__Stored records__

·····

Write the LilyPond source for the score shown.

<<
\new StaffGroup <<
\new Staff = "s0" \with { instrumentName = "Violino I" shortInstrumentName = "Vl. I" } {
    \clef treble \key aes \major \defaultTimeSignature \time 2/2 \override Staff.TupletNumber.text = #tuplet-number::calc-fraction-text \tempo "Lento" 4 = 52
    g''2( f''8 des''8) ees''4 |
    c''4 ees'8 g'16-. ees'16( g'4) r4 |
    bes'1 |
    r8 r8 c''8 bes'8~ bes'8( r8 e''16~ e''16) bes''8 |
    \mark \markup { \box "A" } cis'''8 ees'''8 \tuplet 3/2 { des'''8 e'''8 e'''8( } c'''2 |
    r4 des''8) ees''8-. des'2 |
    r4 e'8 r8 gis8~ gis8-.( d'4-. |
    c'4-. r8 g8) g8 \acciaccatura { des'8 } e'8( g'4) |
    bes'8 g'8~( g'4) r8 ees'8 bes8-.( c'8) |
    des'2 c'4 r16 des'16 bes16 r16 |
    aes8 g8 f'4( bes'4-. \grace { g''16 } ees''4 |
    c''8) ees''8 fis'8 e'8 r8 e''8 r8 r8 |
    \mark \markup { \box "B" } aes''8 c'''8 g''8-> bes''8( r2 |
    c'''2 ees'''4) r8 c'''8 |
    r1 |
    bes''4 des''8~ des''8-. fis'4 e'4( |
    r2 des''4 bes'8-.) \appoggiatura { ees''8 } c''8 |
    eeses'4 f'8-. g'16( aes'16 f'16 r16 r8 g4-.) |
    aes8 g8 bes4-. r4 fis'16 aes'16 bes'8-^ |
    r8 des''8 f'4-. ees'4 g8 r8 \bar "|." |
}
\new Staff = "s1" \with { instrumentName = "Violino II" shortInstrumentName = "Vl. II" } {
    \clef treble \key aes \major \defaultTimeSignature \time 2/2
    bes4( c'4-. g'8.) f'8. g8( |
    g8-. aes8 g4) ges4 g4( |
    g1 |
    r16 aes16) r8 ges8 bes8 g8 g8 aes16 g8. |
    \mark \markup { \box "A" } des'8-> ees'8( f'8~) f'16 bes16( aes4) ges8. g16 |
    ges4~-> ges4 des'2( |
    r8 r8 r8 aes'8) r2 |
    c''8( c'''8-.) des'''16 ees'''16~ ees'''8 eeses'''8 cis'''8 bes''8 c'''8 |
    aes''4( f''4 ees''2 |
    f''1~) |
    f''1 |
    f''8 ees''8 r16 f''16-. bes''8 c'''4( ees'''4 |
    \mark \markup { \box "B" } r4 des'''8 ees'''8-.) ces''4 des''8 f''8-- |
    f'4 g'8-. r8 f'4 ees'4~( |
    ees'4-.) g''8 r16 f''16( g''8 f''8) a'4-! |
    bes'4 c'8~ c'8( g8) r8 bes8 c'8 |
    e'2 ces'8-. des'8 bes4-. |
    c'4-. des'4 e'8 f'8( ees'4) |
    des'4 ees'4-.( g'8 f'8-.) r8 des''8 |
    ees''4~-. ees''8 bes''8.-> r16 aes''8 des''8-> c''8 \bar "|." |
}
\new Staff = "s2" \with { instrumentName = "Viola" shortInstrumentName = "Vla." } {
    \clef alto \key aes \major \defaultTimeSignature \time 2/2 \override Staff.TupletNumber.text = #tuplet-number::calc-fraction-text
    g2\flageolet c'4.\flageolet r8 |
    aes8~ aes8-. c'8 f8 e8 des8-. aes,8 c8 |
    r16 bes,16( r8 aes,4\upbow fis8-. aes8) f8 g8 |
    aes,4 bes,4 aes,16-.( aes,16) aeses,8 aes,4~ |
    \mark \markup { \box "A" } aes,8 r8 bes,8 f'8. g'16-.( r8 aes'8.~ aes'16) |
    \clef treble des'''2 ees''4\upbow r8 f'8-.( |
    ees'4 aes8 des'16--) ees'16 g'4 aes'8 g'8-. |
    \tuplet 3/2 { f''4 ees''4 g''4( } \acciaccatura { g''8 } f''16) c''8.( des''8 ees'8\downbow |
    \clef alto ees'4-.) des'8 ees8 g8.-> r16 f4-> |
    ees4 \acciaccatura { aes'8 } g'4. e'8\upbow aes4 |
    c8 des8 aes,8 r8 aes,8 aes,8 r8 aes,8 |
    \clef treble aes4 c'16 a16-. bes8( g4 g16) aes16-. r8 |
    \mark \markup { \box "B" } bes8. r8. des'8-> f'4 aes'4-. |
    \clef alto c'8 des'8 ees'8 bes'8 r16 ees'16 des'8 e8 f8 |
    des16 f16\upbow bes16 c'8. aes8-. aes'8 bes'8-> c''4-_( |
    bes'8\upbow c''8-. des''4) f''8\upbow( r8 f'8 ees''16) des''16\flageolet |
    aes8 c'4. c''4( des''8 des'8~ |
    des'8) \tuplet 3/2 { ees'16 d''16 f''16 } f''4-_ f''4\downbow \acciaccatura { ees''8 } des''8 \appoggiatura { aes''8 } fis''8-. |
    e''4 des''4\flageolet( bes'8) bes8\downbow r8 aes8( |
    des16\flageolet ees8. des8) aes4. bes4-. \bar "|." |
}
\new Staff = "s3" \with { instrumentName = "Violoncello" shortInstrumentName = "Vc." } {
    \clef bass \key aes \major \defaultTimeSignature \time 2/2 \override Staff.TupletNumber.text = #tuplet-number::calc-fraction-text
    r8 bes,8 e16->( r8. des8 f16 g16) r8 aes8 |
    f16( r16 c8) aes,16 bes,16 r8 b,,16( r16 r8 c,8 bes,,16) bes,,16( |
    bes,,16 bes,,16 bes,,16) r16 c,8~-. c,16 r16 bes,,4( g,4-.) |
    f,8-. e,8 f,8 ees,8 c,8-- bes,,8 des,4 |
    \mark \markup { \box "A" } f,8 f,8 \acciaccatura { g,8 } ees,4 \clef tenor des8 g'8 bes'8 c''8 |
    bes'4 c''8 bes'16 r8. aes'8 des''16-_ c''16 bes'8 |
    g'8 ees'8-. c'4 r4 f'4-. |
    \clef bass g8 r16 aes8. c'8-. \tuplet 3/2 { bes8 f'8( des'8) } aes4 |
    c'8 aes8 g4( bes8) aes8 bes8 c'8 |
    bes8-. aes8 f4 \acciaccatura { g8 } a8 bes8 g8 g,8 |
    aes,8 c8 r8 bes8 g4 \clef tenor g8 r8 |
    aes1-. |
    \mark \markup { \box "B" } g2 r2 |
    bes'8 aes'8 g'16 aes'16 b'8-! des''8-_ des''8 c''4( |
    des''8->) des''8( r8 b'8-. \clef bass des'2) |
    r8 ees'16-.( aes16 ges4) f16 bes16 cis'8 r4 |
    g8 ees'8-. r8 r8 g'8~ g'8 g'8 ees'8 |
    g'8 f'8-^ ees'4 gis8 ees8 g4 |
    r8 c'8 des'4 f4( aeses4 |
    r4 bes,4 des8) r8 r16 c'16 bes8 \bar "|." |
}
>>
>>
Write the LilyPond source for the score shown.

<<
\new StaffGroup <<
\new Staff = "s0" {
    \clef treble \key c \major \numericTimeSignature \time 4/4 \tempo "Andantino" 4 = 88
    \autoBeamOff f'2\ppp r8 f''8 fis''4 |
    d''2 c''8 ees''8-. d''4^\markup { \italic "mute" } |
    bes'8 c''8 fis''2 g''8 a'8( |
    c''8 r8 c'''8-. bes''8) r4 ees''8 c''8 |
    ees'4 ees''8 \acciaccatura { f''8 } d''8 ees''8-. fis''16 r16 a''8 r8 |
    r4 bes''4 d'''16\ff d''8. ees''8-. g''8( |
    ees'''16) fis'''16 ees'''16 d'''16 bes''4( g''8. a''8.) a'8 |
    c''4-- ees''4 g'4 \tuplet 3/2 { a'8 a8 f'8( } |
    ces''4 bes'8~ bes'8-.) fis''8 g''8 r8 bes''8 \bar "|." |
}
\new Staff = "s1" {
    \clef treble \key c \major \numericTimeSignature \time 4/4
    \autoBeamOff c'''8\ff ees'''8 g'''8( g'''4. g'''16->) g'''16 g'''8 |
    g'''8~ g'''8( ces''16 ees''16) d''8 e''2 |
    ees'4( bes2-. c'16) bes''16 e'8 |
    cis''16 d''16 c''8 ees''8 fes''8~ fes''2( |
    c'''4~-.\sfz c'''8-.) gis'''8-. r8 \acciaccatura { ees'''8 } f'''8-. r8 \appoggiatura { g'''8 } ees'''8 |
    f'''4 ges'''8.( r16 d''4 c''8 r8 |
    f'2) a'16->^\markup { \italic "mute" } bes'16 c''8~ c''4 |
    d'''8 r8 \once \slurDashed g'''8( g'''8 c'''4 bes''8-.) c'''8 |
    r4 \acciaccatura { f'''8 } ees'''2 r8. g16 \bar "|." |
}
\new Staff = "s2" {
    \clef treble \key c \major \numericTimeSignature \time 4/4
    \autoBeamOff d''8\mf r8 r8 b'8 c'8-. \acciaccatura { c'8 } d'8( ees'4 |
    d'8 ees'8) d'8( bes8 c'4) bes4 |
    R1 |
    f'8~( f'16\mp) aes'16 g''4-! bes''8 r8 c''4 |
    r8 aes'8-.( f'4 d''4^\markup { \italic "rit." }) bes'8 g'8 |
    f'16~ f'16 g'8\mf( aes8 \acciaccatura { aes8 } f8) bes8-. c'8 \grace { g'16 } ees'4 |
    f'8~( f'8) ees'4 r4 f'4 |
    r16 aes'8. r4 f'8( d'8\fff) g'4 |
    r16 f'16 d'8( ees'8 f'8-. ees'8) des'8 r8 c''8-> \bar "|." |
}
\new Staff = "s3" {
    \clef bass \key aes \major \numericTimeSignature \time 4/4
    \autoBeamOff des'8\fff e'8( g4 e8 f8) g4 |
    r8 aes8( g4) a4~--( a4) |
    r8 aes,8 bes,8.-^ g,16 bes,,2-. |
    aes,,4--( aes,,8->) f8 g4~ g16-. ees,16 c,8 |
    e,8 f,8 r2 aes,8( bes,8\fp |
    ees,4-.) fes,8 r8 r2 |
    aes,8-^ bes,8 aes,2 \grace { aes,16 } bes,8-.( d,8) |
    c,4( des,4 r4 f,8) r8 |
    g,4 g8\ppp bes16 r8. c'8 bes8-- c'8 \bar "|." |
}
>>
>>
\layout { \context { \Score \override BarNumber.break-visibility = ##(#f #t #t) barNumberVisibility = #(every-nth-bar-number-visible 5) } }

·····

__Problem__
Find every line in the listing above that contains the string "with" and copy each one in full, treating uppercase and lowercase as different.

__Complete output__
\new Staff = "s0" \with { instrumentName = "Violino I" shortInstrumentName = "Vl. I" } {
\new Staff = "s1" \with { instrumentName = "Violino II" shortInstrumentName = "Vl. II" } {
\new Staff = "s2" \with { instrumentName = "Viola" shortInstrumentName = "Vla." } {
\new Staff = "s3" \with { instrumentName = "Violoncello" shortInstrumentName = "Vc." } {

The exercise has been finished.